Supplied entries:
::::::::

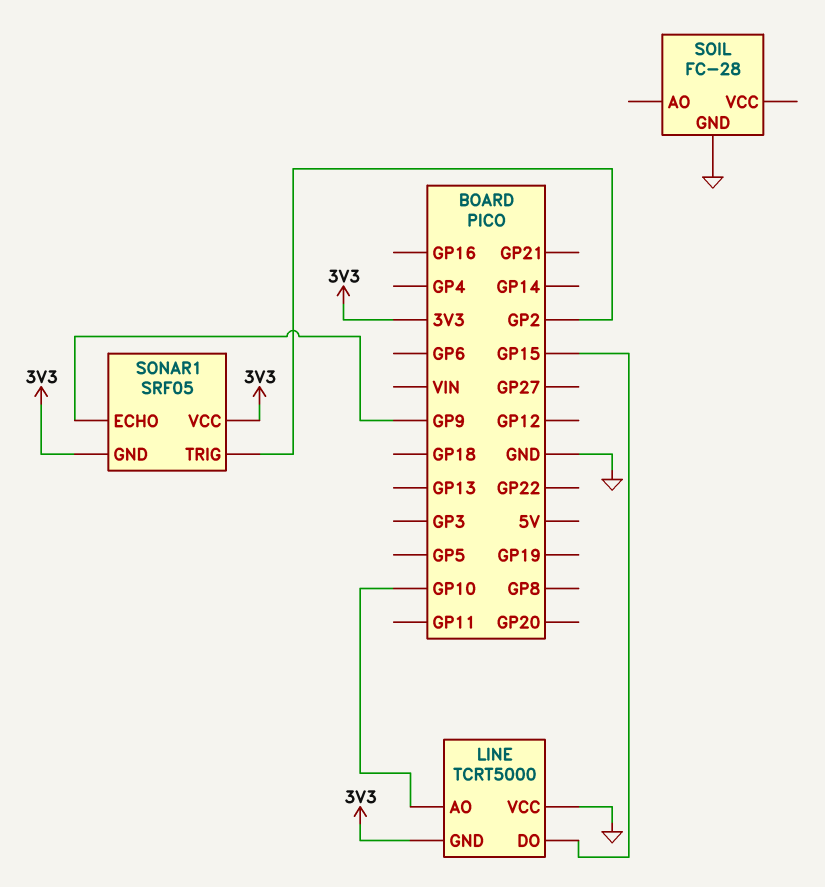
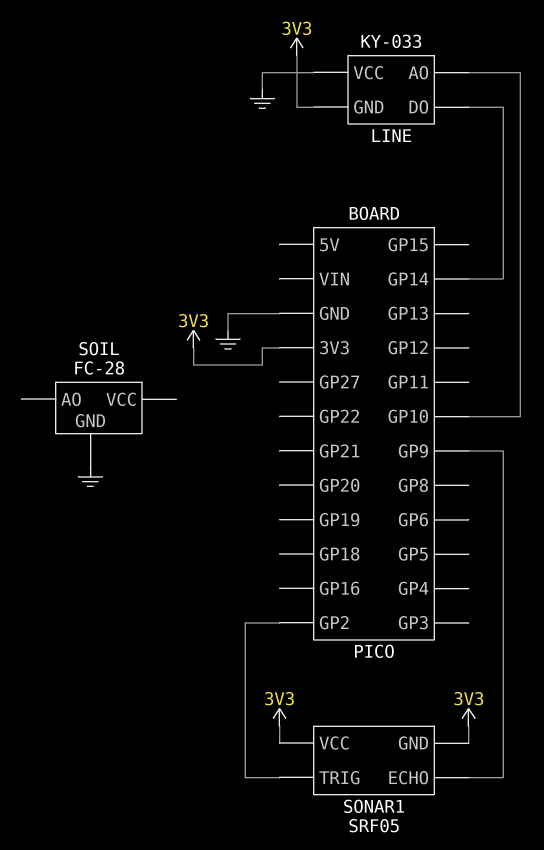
LINE: TCRT5000 -> KY-033
LINE pin DO: GP15 -> GP14

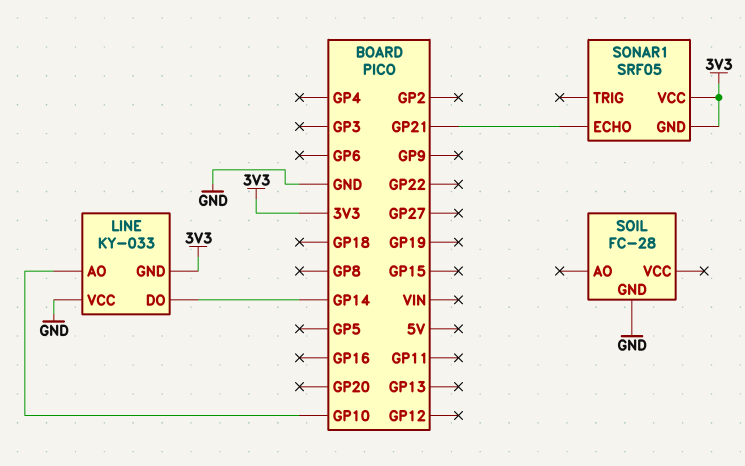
SONAR1 pin ECHO: GP9 -> GP21
SONAR1 pin TRIG: GP2 -> none

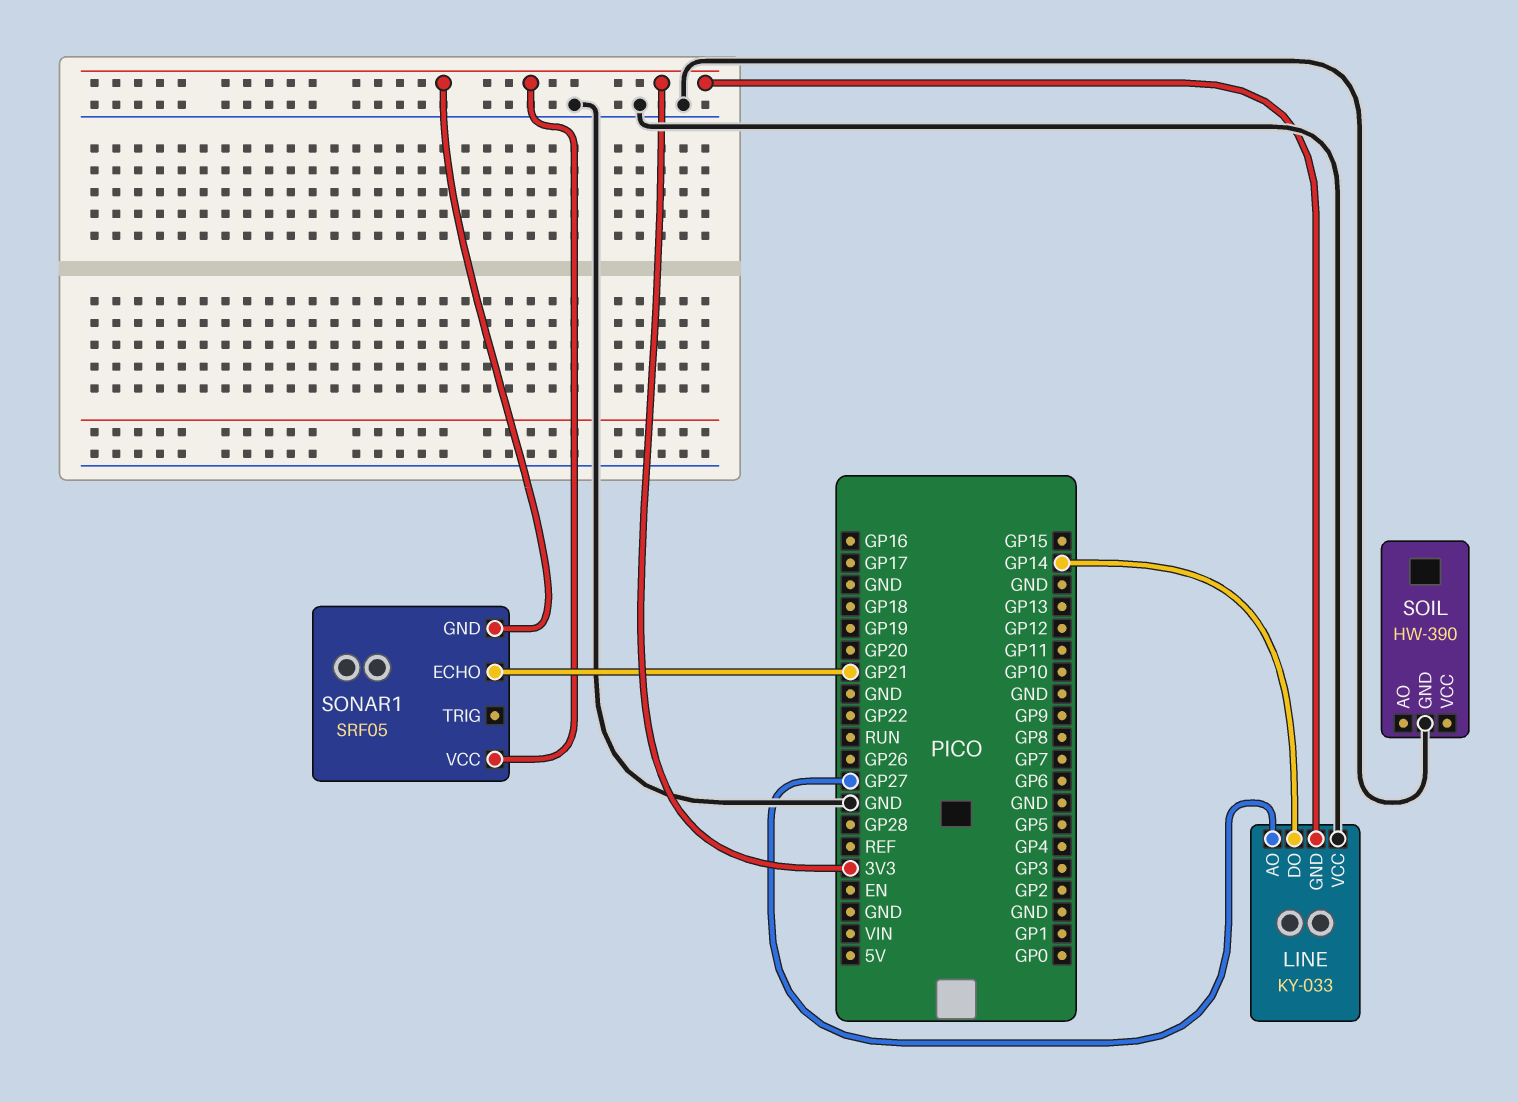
LINE pin AO: GP10 -> GP27
SOIL: FC-28 -> HW-390

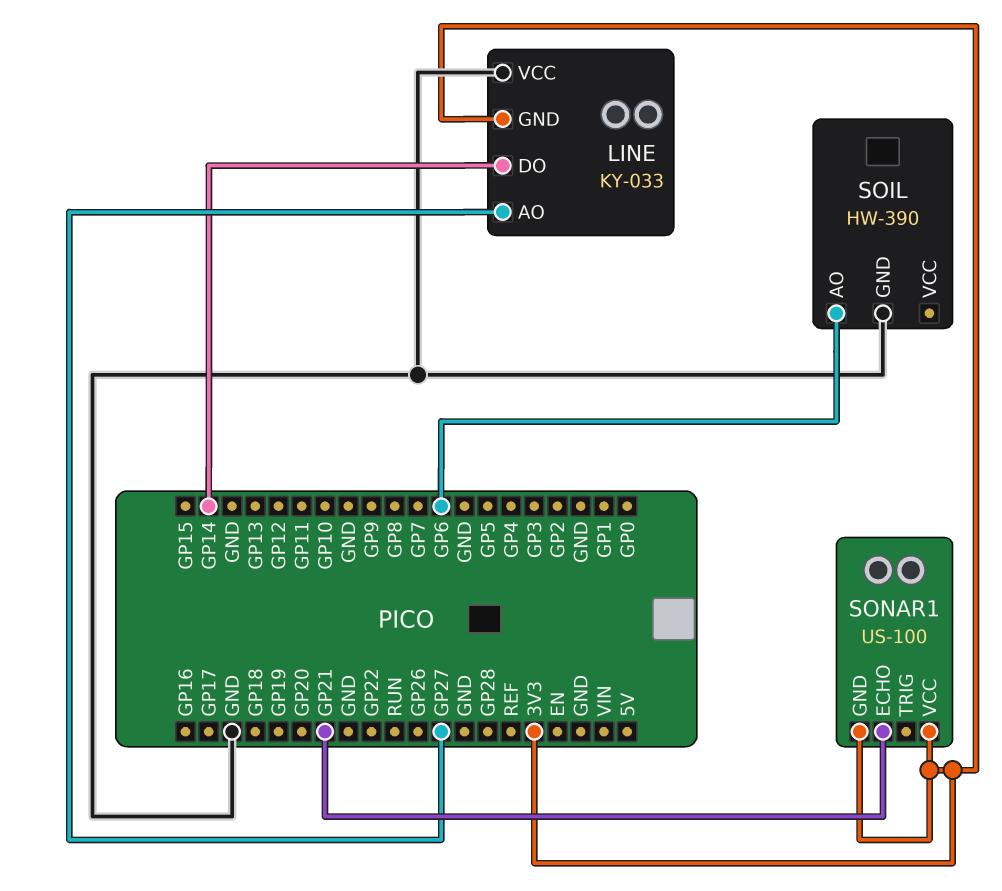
SOIL pin AO: none -> GP6
SONAR1: SRF05 -> US-100

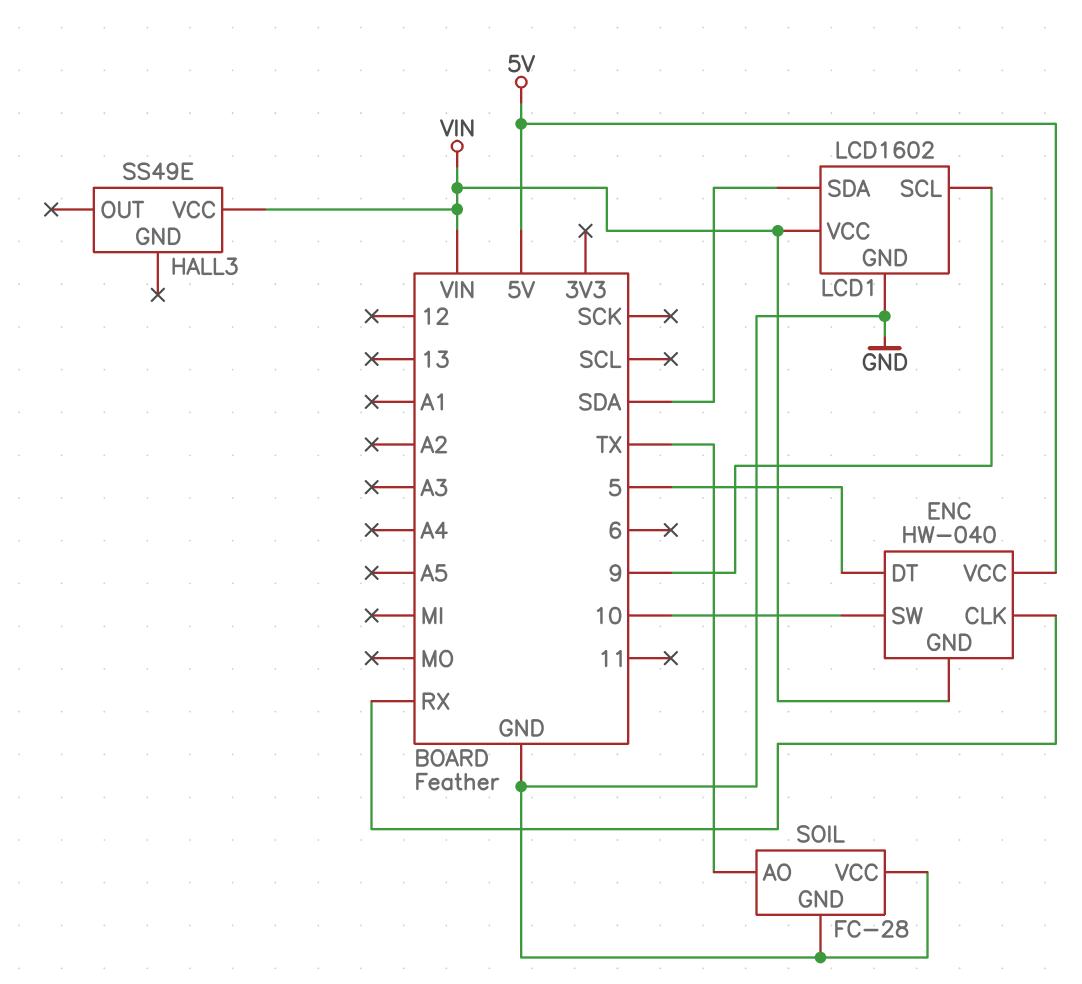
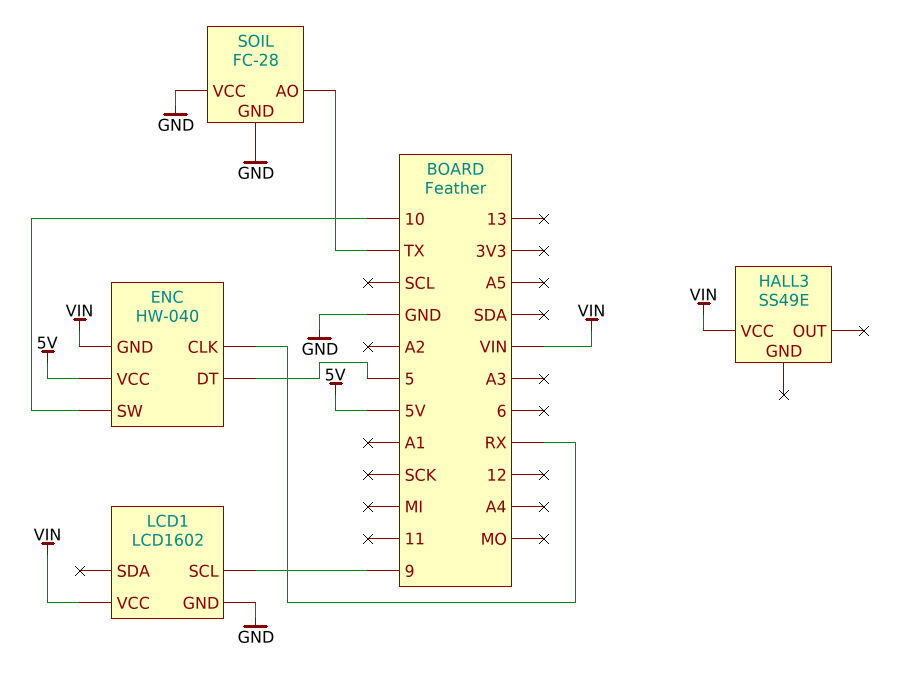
LCD1 pin SDA: SDA -> none

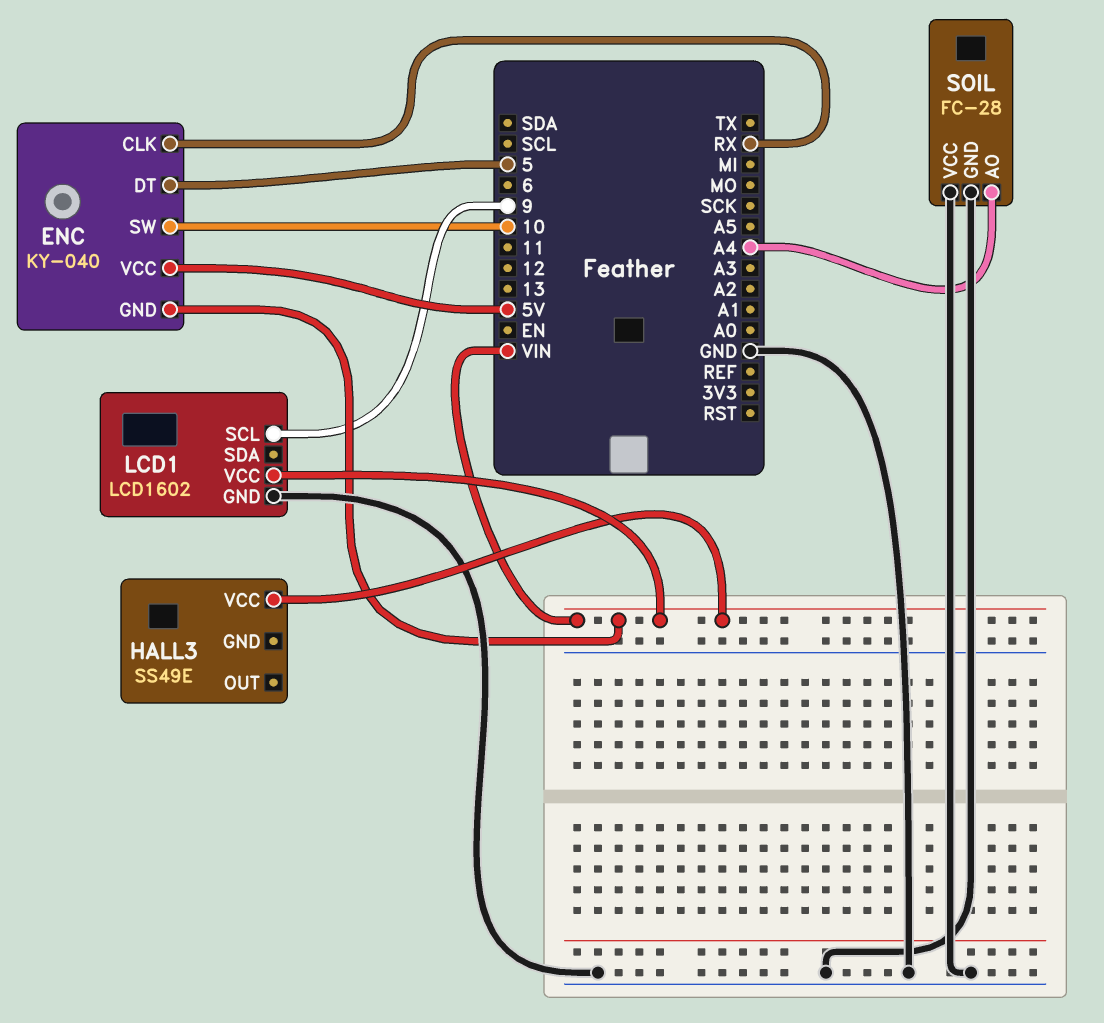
ENC: HW-040 -> KY-040
SOIL pin AO: TX -> A4

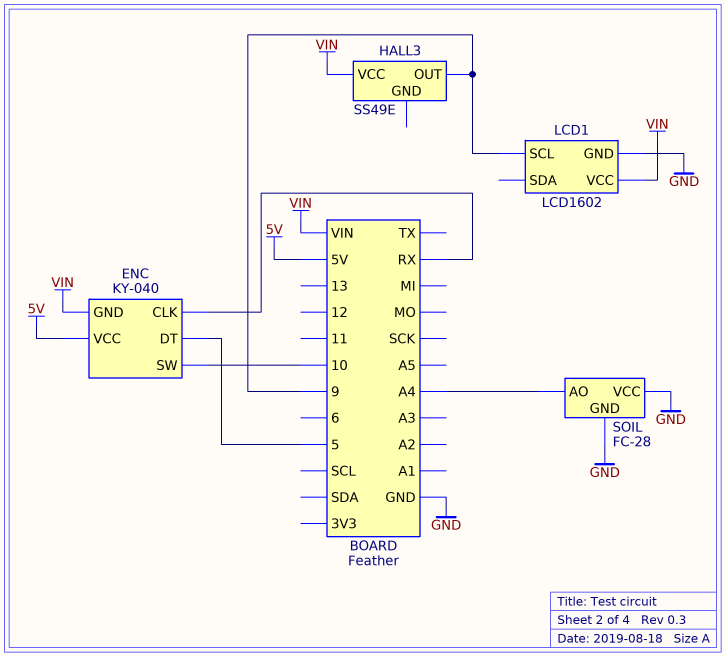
HALL3 pin OUT: none -> 9

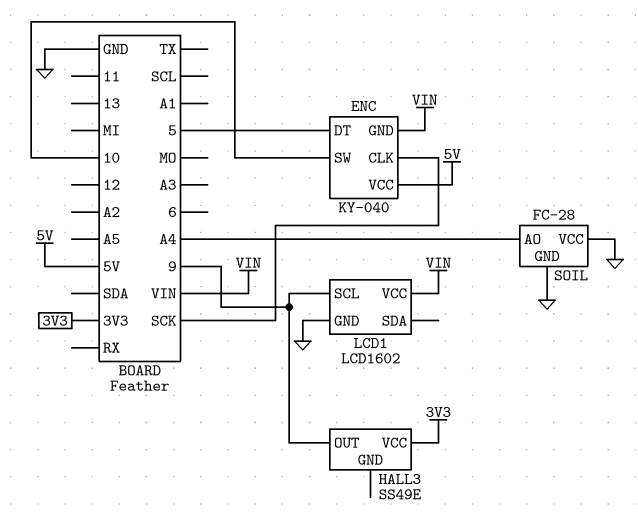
ENC pin CLK: RX -> SCK
HALL3 pin VCC: VIN -> 3V3

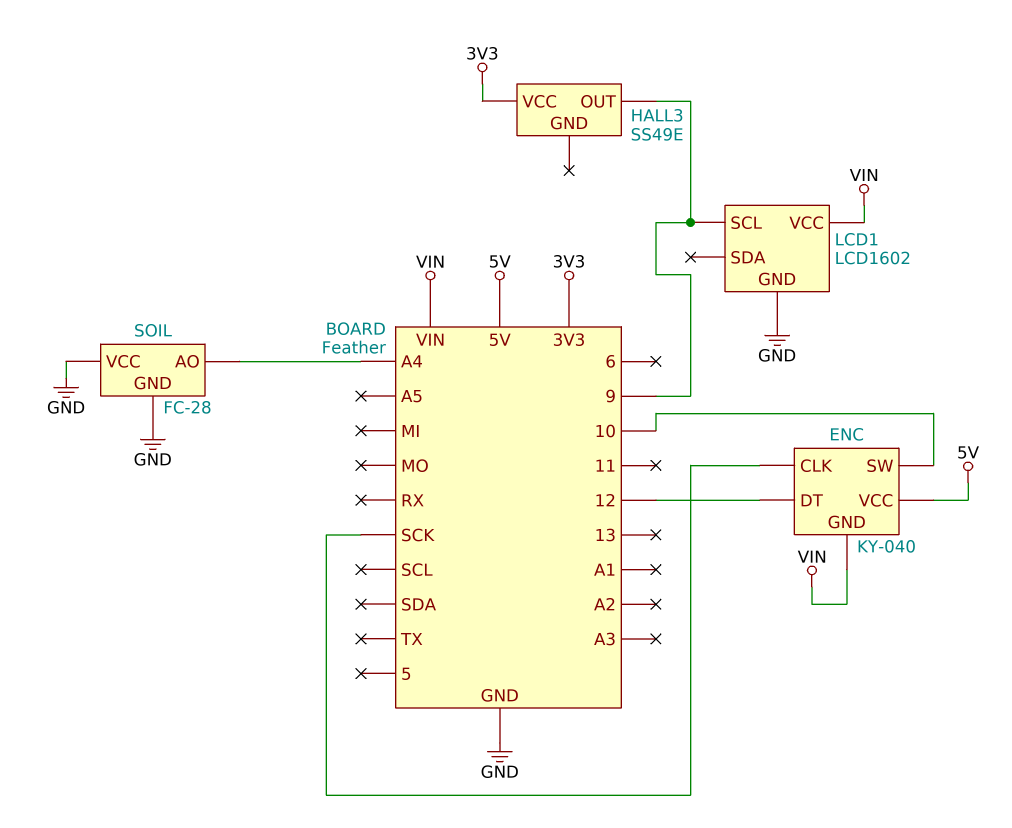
ENC pin DT: 5 -> 12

::::::::

Return exactly the lines running from the line with "LINE pin DO: GP15 -> GP14" through the final line of the listing. Leave the pictures out.

Problem solution:
LINE pin DO: GP15 -> GP14

SONAR1 pin ECHO: GP9 -> GP21
SONAR1 pin TRIG: GP2 -> none

LINE pin AO: GP10 -> GP27
SOIL: FC-28 -> HW-390

SOIL pin AO: none -> GP6
SONAR1: SRF05 -> US-100

LCD1 pin SDA: SDA -> none

ENC: HW-040 -> KY-040
SOIL pin AO: TX -> A4

HALL3 pin OUT: none -> 9

ENC pin CLK: RX -> SCK
HALL3 pin VCC: VIN -> 3V3

ENC pin DT: 5 -> 12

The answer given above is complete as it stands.